#### [DIRECTIONS]
Check each line of the listing for the string "carcinoma", then state how many lines have it. Only the number is wanted.

---+---

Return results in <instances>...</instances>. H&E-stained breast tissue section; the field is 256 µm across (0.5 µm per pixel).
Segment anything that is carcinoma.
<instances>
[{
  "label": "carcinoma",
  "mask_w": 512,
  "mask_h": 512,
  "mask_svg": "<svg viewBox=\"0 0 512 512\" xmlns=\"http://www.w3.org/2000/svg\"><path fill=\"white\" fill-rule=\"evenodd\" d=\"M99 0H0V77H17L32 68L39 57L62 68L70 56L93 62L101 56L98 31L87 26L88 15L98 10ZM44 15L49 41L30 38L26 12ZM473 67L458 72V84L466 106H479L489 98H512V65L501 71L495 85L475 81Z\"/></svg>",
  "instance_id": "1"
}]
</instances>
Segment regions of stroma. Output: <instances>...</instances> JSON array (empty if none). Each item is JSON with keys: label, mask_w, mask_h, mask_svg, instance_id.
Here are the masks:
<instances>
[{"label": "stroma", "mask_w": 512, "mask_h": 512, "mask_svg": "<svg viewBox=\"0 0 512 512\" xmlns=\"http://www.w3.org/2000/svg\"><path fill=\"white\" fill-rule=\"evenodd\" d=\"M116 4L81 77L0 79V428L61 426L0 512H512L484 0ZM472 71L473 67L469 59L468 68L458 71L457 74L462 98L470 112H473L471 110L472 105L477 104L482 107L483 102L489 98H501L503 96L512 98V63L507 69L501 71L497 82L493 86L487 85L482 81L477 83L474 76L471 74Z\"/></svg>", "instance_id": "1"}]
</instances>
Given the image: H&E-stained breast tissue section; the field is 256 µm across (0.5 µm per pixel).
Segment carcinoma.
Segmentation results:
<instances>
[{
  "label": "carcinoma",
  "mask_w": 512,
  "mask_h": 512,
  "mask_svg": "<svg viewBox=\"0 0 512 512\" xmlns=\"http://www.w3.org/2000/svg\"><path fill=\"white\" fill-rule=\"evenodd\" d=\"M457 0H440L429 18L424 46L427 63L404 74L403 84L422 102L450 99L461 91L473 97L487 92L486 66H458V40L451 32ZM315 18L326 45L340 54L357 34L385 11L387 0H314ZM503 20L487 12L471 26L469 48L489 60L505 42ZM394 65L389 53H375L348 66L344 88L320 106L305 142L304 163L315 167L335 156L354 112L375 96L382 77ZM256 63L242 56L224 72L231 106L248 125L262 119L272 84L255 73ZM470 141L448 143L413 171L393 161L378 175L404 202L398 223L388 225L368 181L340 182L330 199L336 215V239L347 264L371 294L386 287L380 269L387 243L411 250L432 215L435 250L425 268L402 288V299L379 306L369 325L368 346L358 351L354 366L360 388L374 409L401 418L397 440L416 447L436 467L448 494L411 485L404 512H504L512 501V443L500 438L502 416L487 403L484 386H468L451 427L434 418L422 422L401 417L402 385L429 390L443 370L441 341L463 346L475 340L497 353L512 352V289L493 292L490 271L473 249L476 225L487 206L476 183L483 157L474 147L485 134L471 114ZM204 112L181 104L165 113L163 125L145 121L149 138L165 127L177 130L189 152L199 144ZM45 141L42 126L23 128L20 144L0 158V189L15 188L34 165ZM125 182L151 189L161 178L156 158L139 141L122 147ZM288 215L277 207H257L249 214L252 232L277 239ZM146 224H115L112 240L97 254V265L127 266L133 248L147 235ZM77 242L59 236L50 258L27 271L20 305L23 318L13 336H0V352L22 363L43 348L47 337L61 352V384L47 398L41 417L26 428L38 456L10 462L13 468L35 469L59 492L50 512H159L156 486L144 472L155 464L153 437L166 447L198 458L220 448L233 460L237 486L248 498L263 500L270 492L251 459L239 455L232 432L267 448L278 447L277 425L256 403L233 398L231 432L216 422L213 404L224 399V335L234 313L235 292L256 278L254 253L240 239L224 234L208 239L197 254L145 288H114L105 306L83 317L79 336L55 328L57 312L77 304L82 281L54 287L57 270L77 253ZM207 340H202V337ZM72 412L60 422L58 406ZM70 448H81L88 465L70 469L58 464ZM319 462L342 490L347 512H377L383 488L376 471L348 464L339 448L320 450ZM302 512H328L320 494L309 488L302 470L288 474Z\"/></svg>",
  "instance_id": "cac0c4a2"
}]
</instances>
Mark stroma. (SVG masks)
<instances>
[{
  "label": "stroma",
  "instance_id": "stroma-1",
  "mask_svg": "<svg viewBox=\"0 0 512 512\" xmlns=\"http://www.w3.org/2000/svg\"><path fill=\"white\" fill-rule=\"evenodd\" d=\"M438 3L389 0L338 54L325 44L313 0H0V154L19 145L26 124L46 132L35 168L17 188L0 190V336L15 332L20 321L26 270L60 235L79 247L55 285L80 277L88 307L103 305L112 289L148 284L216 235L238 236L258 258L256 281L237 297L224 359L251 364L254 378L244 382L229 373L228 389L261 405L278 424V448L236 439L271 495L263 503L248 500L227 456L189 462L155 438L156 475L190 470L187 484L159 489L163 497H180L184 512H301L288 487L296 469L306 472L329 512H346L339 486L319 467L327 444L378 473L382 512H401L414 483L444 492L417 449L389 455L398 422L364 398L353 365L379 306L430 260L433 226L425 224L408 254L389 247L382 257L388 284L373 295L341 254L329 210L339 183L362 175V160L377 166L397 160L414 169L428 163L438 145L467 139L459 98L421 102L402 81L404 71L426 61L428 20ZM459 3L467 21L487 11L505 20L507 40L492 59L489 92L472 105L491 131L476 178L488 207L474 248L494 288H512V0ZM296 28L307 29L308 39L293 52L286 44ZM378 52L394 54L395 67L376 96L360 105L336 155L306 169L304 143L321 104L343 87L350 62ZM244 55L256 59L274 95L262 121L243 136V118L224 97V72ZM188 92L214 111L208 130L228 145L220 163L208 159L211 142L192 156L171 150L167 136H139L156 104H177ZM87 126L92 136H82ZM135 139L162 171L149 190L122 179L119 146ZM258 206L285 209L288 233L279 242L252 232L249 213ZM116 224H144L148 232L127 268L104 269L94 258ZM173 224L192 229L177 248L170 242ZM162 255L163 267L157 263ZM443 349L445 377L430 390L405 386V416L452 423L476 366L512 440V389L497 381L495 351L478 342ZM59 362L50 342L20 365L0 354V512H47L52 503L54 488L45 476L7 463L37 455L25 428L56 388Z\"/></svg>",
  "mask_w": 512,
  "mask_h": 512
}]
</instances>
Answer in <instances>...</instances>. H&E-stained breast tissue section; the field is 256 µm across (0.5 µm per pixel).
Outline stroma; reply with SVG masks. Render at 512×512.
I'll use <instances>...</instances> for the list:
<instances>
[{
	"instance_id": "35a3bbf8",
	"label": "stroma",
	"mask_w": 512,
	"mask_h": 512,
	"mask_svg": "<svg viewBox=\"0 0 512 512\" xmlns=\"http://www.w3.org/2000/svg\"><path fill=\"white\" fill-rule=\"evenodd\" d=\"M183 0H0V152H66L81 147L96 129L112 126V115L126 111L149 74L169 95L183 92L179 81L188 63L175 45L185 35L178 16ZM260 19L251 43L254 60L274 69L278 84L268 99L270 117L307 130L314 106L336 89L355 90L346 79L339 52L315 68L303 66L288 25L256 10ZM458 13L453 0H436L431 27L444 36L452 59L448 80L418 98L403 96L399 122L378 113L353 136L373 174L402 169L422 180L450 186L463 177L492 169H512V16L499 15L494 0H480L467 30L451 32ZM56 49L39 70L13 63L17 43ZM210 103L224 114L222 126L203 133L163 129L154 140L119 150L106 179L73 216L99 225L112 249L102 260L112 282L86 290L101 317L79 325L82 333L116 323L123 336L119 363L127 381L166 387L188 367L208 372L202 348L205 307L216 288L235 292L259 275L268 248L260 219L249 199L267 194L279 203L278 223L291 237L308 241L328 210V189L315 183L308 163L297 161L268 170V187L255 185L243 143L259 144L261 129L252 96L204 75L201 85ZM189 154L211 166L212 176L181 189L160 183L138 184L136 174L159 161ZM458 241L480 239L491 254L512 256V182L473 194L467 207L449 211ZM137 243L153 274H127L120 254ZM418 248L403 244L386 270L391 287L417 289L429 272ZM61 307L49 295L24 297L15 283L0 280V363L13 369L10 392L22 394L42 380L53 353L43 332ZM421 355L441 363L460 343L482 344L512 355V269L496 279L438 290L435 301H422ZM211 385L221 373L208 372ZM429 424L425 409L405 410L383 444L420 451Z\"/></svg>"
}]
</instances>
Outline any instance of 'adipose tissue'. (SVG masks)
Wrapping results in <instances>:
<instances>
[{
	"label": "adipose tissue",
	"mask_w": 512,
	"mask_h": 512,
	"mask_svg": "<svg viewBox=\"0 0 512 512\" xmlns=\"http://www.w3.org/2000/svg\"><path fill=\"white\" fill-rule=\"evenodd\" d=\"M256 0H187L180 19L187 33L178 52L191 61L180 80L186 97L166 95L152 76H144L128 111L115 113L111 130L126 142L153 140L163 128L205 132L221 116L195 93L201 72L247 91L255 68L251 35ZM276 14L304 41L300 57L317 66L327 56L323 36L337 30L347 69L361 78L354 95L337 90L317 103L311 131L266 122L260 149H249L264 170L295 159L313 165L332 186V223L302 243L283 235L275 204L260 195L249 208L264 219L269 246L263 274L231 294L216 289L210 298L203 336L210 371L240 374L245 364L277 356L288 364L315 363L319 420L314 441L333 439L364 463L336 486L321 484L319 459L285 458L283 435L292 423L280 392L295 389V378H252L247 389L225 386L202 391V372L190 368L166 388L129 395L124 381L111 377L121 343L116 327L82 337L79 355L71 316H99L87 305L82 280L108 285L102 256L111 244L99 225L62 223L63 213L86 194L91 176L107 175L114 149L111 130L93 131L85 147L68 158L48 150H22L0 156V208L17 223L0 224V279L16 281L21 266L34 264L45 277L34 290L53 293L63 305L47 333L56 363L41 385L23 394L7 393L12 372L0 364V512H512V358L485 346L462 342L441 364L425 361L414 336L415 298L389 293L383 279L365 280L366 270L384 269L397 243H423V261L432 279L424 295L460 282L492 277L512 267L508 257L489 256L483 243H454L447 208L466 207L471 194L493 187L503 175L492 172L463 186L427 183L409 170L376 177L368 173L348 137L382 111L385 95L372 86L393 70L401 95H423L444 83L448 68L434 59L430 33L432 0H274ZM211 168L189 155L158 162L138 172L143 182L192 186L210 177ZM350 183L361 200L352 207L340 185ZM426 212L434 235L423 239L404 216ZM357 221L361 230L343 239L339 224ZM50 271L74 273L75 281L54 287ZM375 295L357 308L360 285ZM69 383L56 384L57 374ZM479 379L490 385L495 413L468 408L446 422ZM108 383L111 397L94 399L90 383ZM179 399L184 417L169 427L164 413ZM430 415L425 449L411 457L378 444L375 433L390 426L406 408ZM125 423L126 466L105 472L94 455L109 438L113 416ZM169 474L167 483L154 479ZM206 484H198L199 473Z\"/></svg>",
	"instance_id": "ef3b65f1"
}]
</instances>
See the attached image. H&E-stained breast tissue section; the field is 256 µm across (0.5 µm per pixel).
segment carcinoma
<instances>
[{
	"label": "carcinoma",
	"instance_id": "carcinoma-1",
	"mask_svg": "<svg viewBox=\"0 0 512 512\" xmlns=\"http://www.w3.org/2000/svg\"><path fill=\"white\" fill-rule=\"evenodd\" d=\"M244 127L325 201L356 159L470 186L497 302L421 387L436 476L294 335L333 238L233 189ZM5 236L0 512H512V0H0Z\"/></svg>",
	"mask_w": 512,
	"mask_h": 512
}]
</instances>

---+---

#### [ANSWER FOR THE TASK]
7